Before-and-after object listings
*-*-*
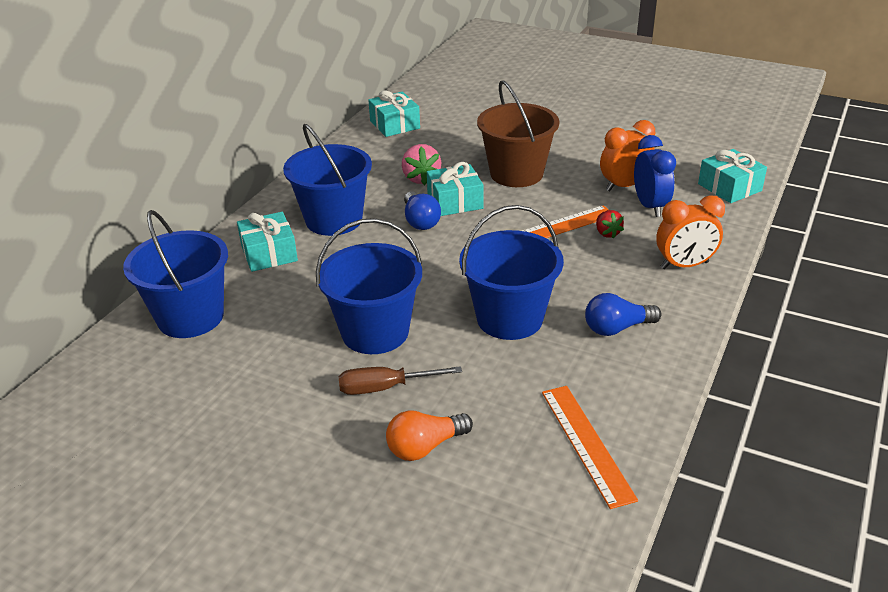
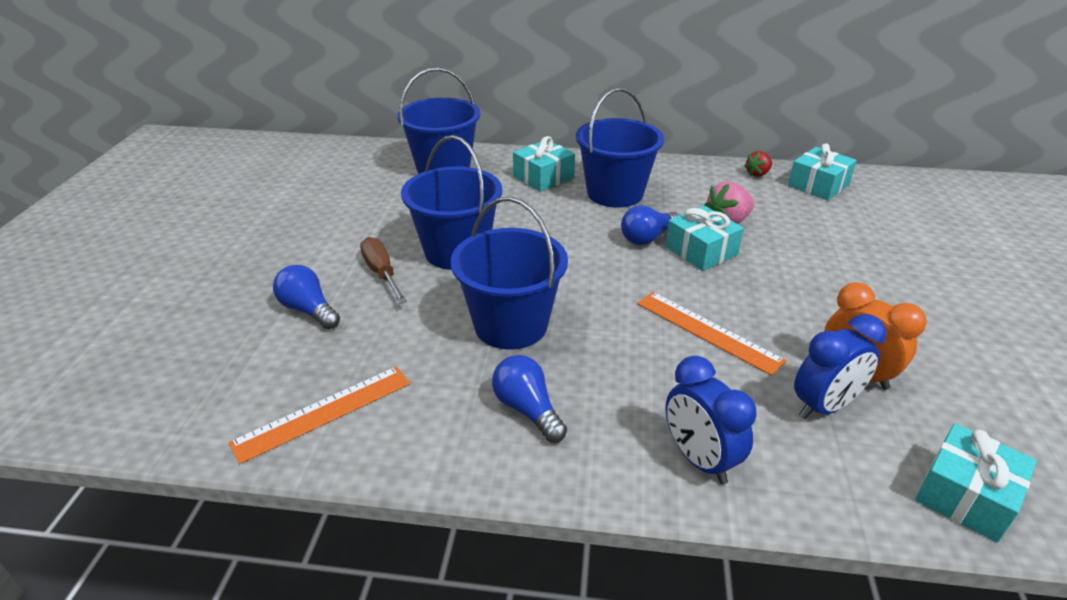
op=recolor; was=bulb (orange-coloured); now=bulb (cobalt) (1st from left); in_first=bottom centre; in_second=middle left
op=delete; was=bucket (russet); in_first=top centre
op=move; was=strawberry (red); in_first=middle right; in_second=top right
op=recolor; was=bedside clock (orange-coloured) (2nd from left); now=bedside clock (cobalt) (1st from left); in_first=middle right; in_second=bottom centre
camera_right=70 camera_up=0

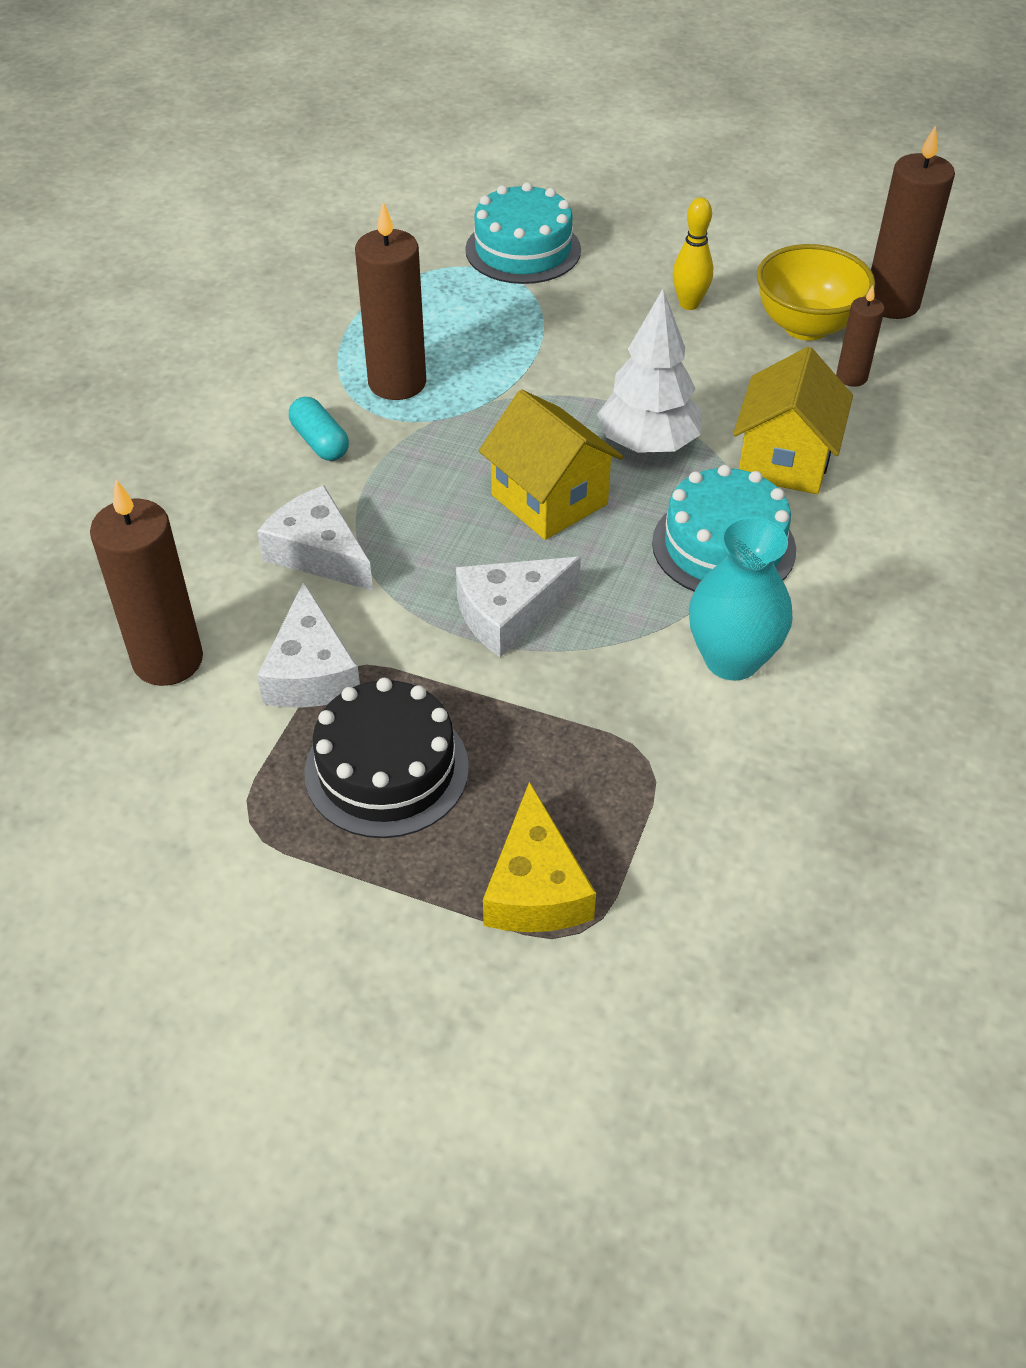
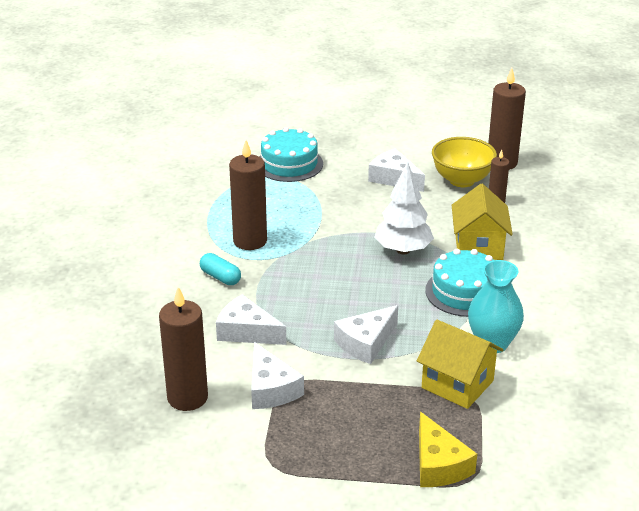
op=delete; was=gateau (ebony); in_first=centre
op=move; was=toy house (yellow) (1st from left); in_first=centre; in_second=bottom right
op=replace; was=skittle (yellow); now=piece of cheese (pure white) (4th from left); in_first=top right; in_second=top centre
camera_right=-15 camera_up=-15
*-*-*
- TASK TO CARRY OUT -
Repeat, exactly and in full, every entry in the data, but not the pictures.

- YOUR SOLUTION -
op=recolor; was=bulb (orange-coloured); now=bulb (cobalt) (1st from left); in_first=bottom centre; in_second=middle left
op=delete; was=bucket (russet); in_first=top centre
op=move; was=strawberry (red); in_first=middle right; in_second=top right
op=recolor; was=bedside clock (orange-coloured) (2nd from left); now=bedside clock (cobalt) (1st from left); in_first=middle right; in_second=bottom centre
camera_right=70 camera_up=0

op=delete; was=gateau (ebony); in_first=centre
op=move; was=toy house (yellow) (1st from left); in_first=centre; in_second=bottom right
op=replace; was=skittle (yellow); now=piece of cheese (pure white) (4th from left); in_first=top right; in_second=top centre
camera_right=-15 camera_up=-15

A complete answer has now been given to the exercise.